===== Data =====
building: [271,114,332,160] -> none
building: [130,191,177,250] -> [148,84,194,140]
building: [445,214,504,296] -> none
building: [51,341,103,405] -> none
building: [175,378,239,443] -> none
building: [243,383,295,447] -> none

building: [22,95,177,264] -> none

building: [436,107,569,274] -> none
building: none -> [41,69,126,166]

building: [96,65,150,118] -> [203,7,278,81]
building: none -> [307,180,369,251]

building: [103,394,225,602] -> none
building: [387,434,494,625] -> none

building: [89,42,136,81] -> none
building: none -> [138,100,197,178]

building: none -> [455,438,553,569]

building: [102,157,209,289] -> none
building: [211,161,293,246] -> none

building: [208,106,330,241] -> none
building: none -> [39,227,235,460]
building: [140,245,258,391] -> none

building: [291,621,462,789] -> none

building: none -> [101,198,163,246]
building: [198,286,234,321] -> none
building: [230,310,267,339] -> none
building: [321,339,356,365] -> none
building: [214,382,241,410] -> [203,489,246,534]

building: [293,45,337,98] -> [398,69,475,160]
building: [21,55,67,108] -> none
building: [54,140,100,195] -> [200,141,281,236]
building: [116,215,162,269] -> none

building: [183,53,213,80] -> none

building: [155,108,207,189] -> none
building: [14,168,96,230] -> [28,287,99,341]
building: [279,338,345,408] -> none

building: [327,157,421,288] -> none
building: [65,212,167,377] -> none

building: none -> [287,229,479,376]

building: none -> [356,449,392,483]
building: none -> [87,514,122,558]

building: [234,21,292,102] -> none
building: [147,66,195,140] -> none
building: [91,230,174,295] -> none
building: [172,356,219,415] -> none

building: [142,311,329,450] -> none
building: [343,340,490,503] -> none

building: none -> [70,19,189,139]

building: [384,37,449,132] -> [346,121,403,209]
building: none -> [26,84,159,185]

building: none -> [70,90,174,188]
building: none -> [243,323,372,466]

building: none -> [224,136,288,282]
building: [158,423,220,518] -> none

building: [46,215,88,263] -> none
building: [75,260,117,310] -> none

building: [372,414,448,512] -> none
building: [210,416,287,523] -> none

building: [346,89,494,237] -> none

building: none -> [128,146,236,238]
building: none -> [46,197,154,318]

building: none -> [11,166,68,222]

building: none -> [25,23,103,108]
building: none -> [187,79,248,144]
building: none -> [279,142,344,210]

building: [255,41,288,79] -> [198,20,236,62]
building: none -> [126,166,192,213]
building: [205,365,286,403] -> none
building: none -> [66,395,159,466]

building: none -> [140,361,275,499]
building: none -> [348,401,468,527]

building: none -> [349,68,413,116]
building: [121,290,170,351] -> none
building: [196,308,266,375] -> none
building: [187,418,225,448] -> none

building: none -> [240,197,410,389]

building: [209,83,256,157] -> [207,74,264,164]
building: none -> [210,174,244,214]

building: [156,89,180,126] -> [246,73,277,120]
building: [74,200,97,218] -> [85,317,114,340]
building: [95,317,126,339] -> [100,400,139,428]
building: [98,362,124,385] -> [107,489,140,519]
=====
__Request__.
Take the line above containing "building: [198,286,234,321] -> none", the line containing "building: [95,317,126,339] ->", and all lines in between, and copy them exactly without anything else.

__Solution below__.
building: [198,286,234,321] -> none
building: [230,310,267,339] -> none
building: [321,339,356,365] -> none
building: [214,382,241,410] -> [203,489,246,534]

building: [293,45,337,98] -> [398,69,475,160]
building: [21,55,67,108] -> none
building: [54,140,100,195] -> [200,141,281,236]
building: [116,215,162,269] -> none

building: [183,53,213,80] -> none

building: [155,108,207,189] -> none
building: [14,168,96,230] -> [28,287,99,341]
building: [279,338,345,408] -> none

building: [327,157,421,288] -> none
building: [65,212,167,377] -> none

building: none -> [287,229,479,376]

building: none -> [356,449,392,483]
building: none -> [87,514,122,558]

building: [234,21,292,102] -> none
building: [147,66,195,140] -> none
building: [91,230,174,295] -> none
building: [172,356,219,415] -> none

building: [142,311,329,450] -> none
building: [343,340,490,503] -> none

building: none -> [70,19,189,139]

building: [384,37,449,132] -> [346,121,403,209]
building: none -> [26,84,159,185]

building: none -> [70,90,174,188]
building: none -> [243,323,372,466]

building: none -> [224,136,288,282]
building: [158,423,220,518] -> none

building: [46,215,88,263] -> none
building: [75,260,117,310] -> none

building: [372,414,448,512] -> none
building: [210,416,287,523] -> none

building: [346,89,494,237] -> none

building: none -> [128,146,236,238]
building: none -> [46,197,154,318]

building: none -> [11,166,68,222]

building: none -> [25,23,103,108]
building: none -> [187,79,248,144]
building: none -> [279,142,344,210]

building: [255,41,288,79] -> [198,20,236,62]
building: none -> [126,166,192,213]
building: [205,365,286,403] -> none
building: none -> [66,395,159,466]

building: none -> [140,361,275,499]
building: none -> [348,401,468,527]

building: none -> [349,68,413,116]
building: [121,290,170,351] -> none
building: [196,308,266,375] -> none
building: [187,418,225,448] -> none

building: none -> [240,197,410,389]

building: [209,83,256,157] -> [207,74,264,164]
building: none -> [210,174,244,214]

building: [156,89,180,126] -> [246,73,277,120]
building: [74,200,97,218] -> [85,317,114,340]
building: [95,317,126,339] -> [100,400,139,428]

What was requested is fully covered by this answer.